Aim of the task. The response must be the exact lines from the one that contains "U217: XOR CD4070" through the end of the material, with no pictures and no additional lines.

Available data.
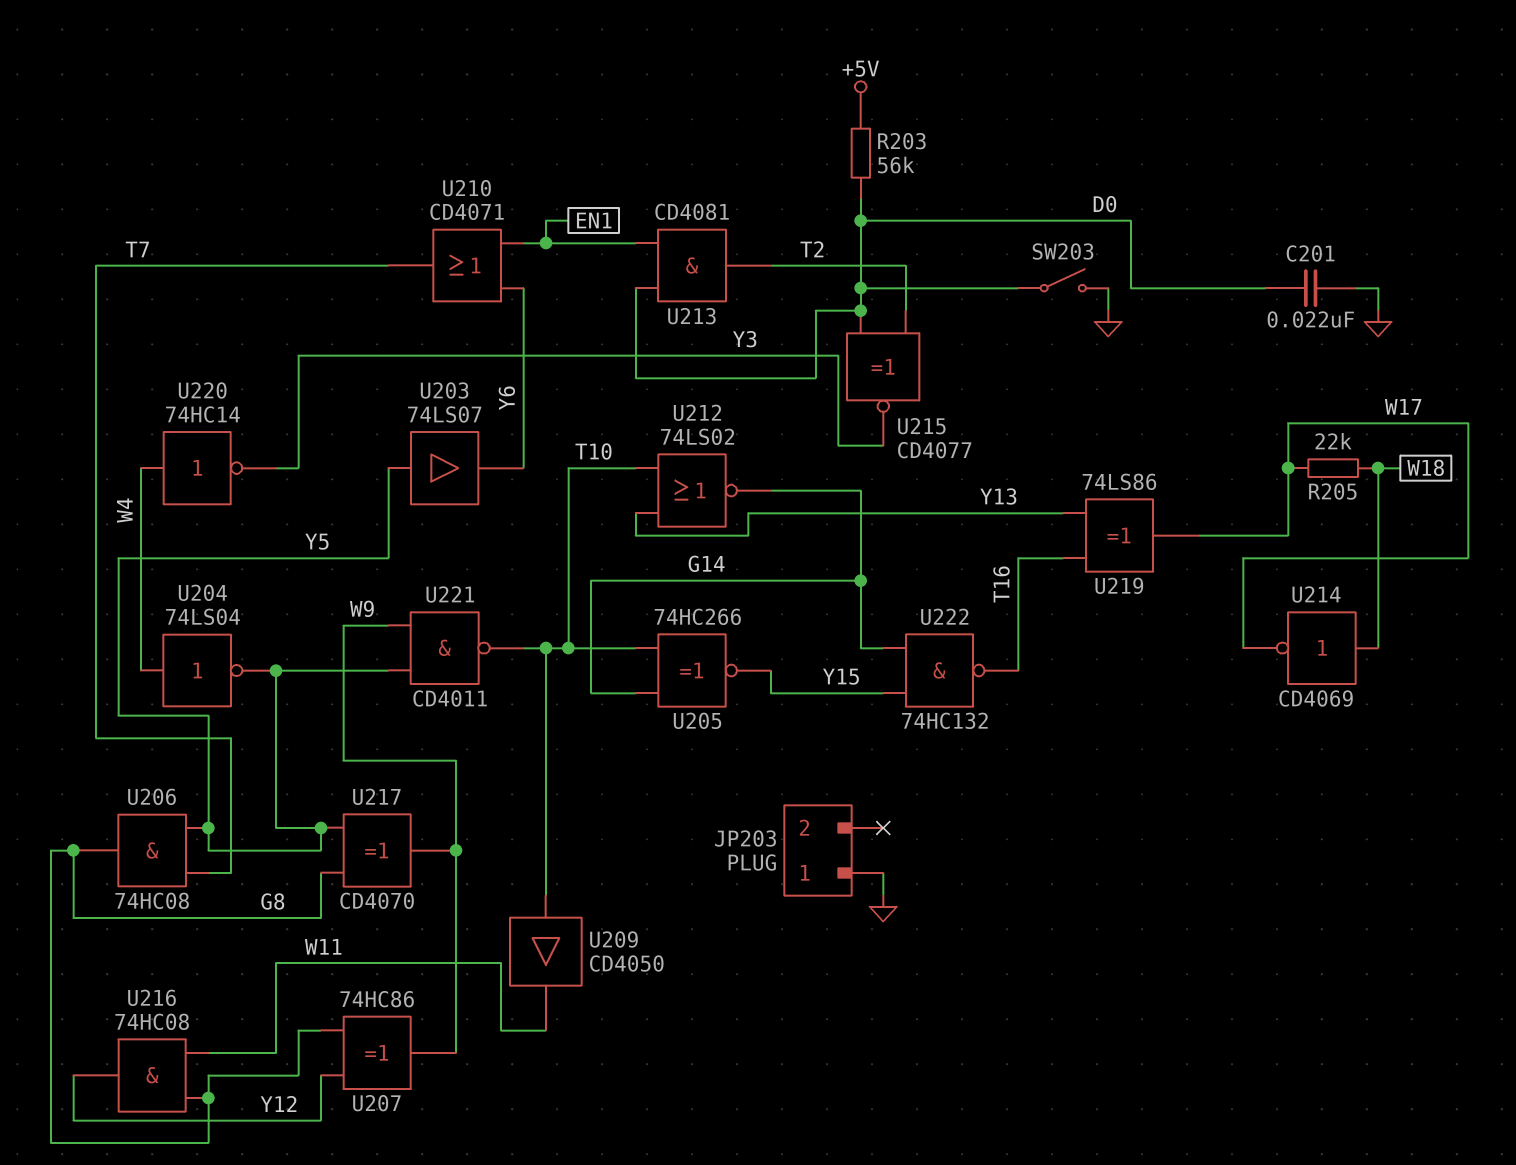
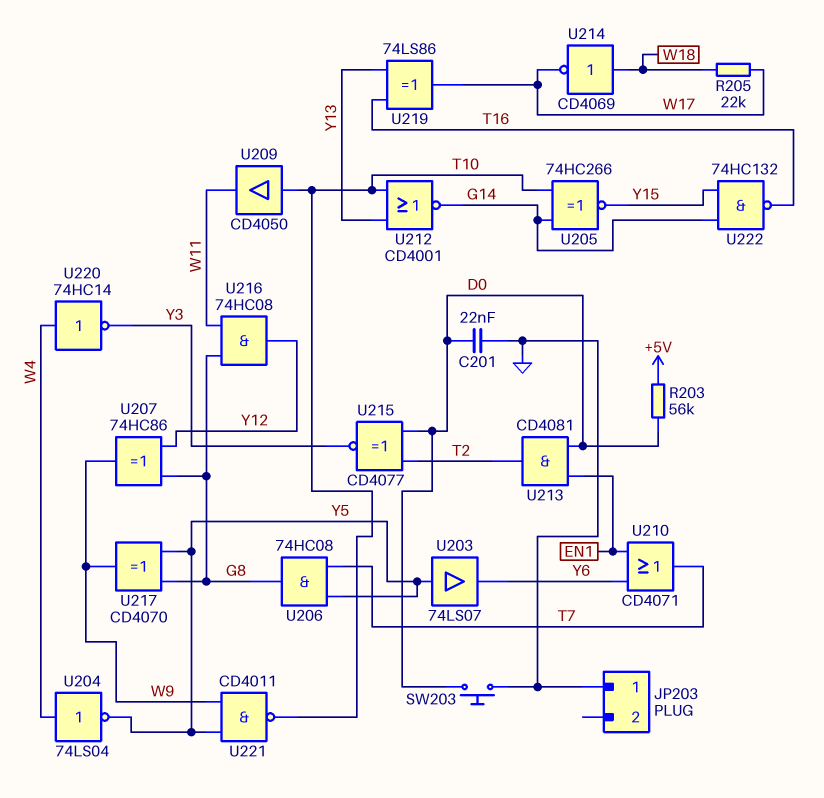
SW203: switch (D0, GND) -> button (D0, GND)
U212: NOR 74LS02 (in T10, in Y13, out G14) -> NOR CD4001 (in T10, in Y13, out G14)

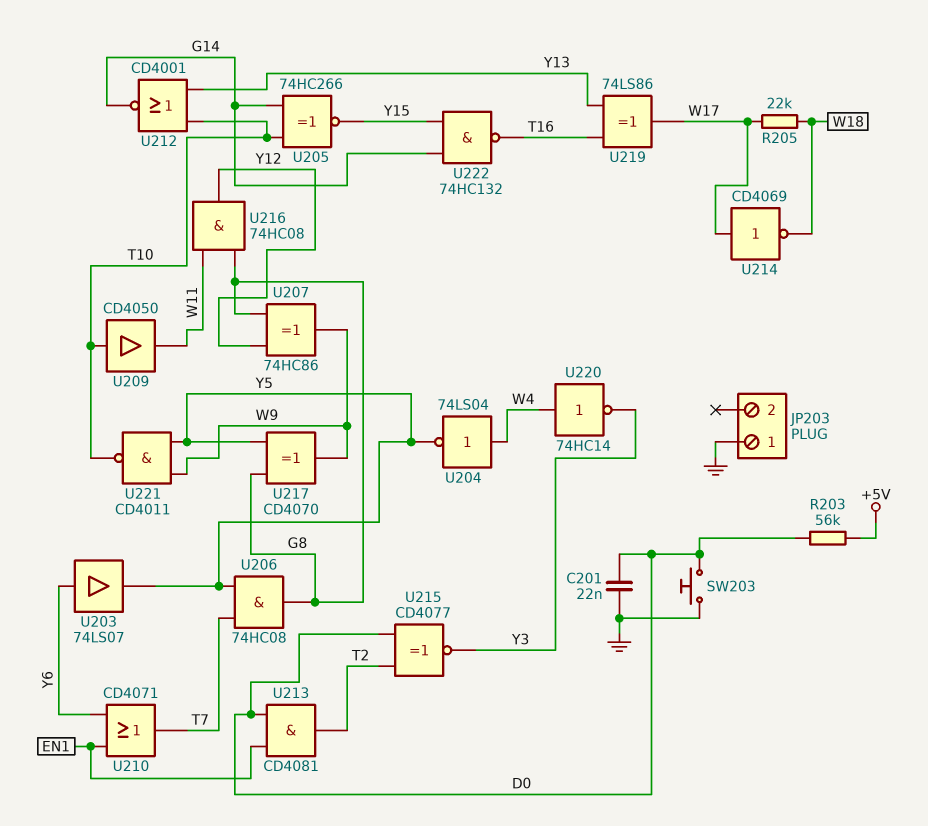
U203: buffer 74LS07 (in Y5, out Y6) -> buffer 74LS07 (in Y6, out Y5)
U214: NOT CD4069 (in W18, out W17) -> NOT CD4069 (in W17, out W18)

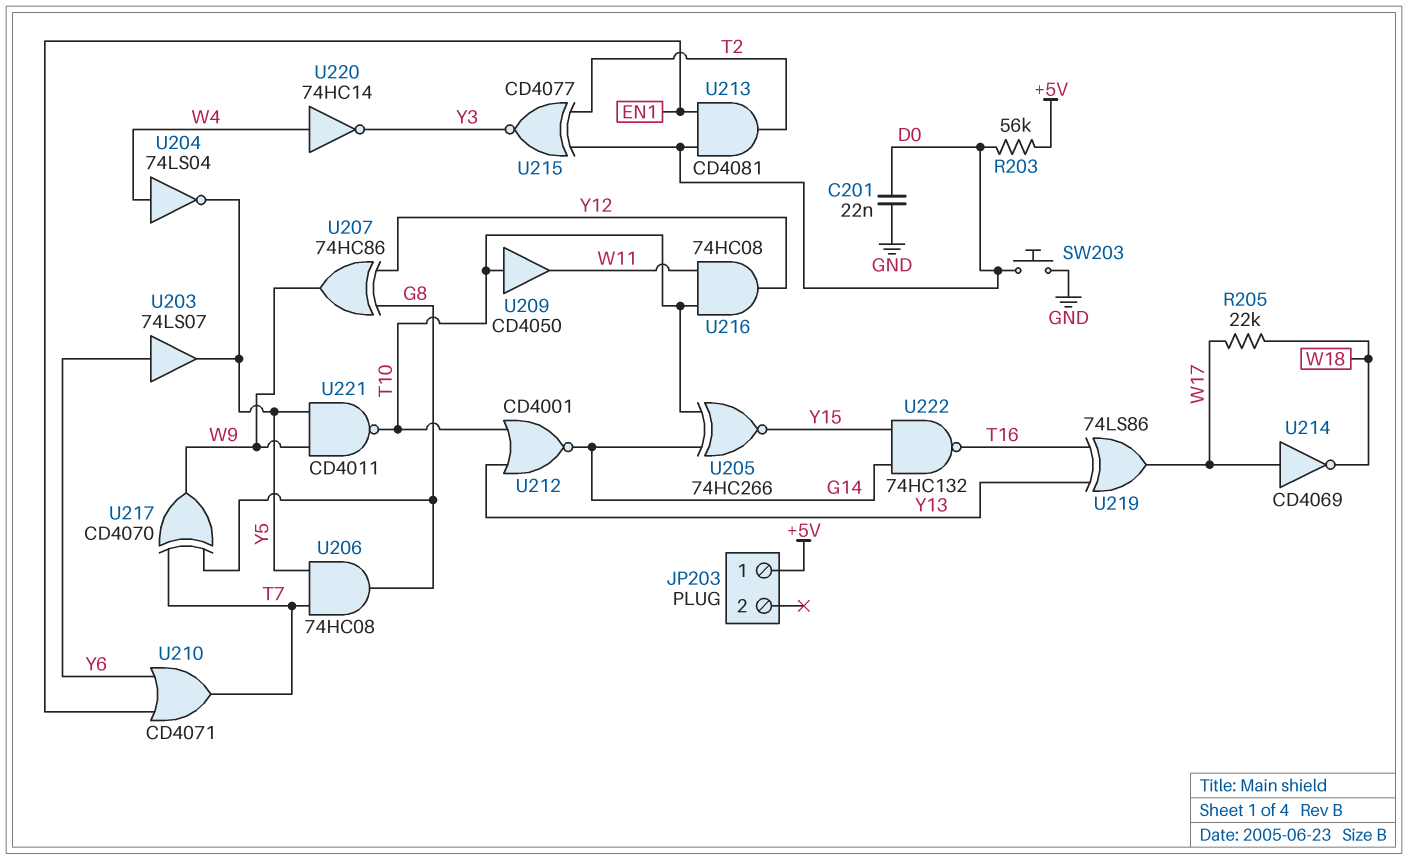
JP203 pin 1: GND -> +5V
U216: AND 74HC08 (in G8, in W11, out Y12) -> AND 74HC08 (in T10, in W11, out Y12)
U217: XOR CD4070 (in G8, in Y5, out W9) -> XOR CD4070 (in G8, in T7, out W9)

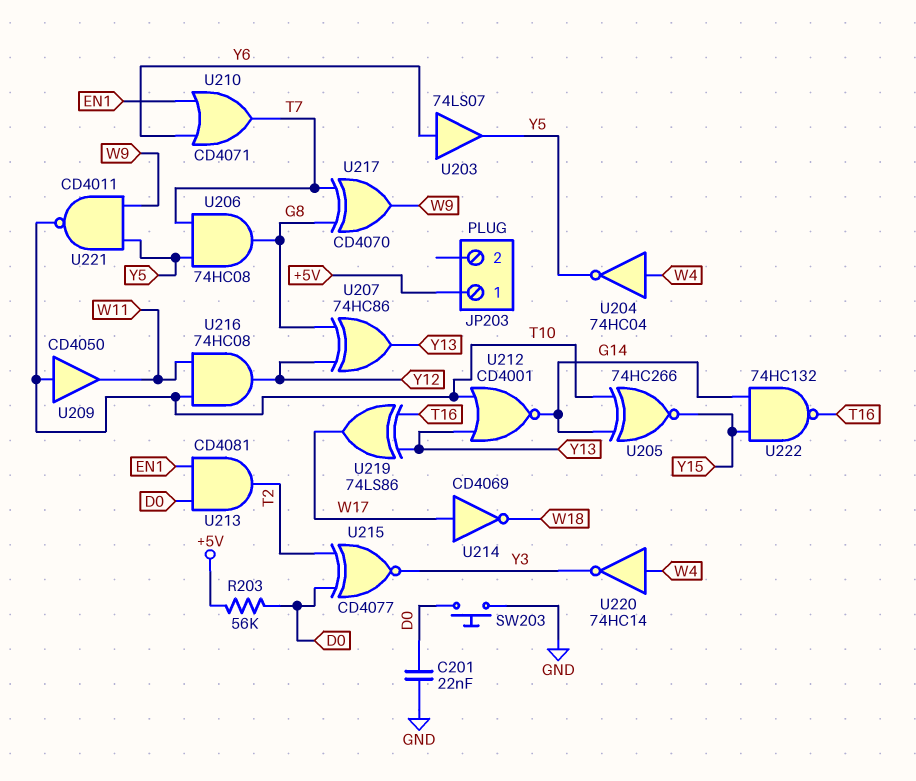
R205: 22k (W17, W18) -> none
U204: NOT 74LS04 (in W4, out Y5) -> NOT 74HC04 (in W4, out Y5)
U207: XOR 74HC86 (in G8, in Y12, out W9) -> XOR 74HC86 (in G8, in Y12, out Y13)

Your solution.
U217: XOR CD4070 (in G8, in Y5, out W9) -> XOR CD4070 (in G8, in T7, out W9)

R205: 22k (W17, W18) -> none
U204: NOT 74LS04 (in W4, out Y5) -> NOT 74HC04 (in W4, out Y5)
U207: XOR 74HC86 (in G8, in Y12, out W9) -> XOR 74HC86 (in G8, in Y12, out Y13)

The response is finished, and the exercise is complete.